- **Work instruction**
I'd like the records transcribed exactly, leaving the images out.

- **The data**
_ _ _ _ _ _ _

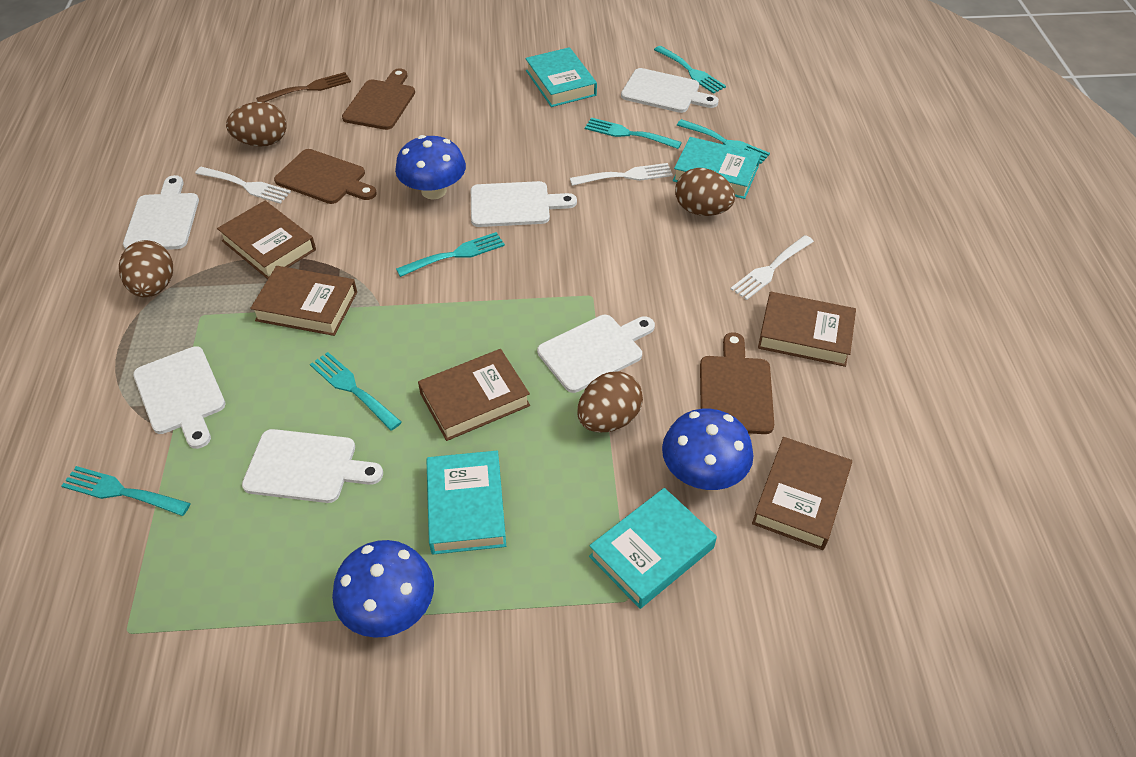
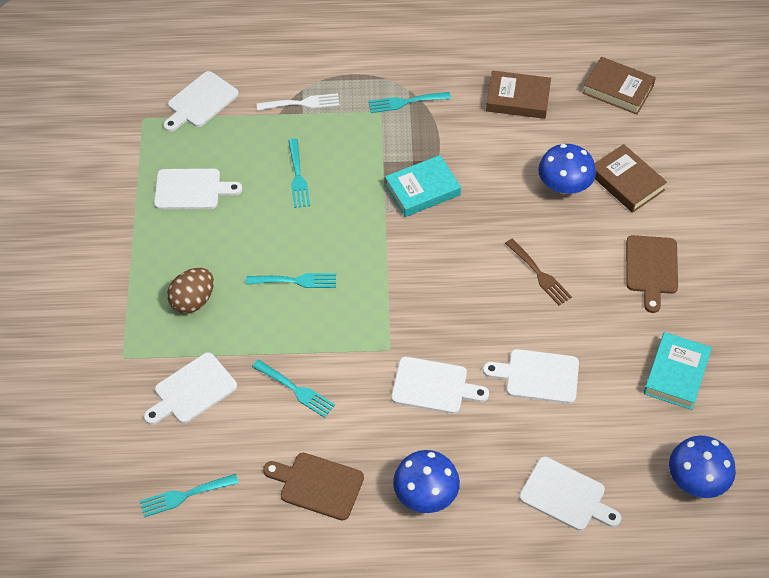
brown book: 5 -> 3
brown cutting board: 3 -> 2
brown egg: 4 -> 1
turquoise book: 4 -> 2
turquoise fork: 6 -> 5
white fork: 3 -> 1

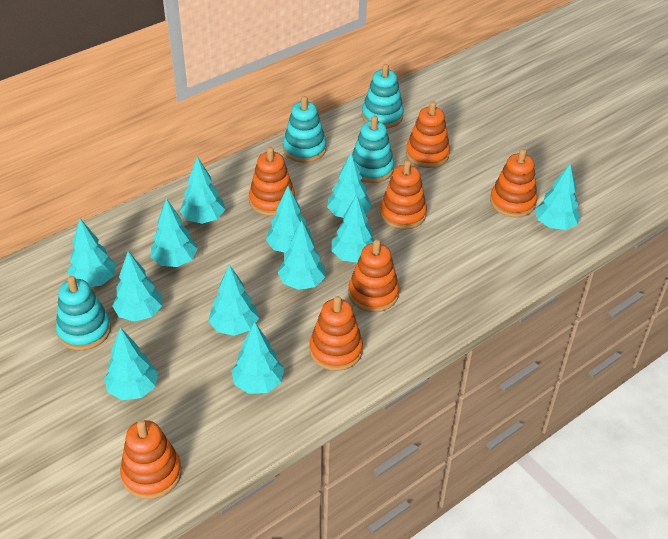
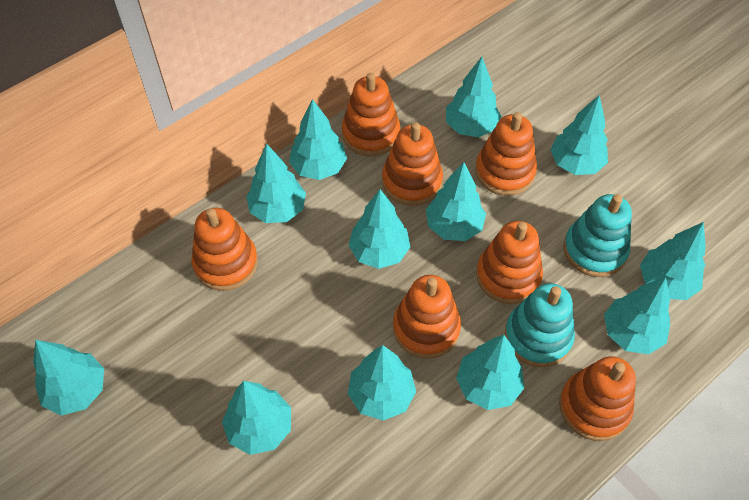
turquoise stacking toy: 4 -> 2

_ _ _ _ _ _ _

- **Response**
brown book: 5 -> 3
brown cutting board: 3 -> 2
brown egg: 4 -> 1
turquoise book: 4 -> 2
turquoise fork: 6 -> 5
white fork: 3 -> 1

turquoise stacking toy: 4 -> 2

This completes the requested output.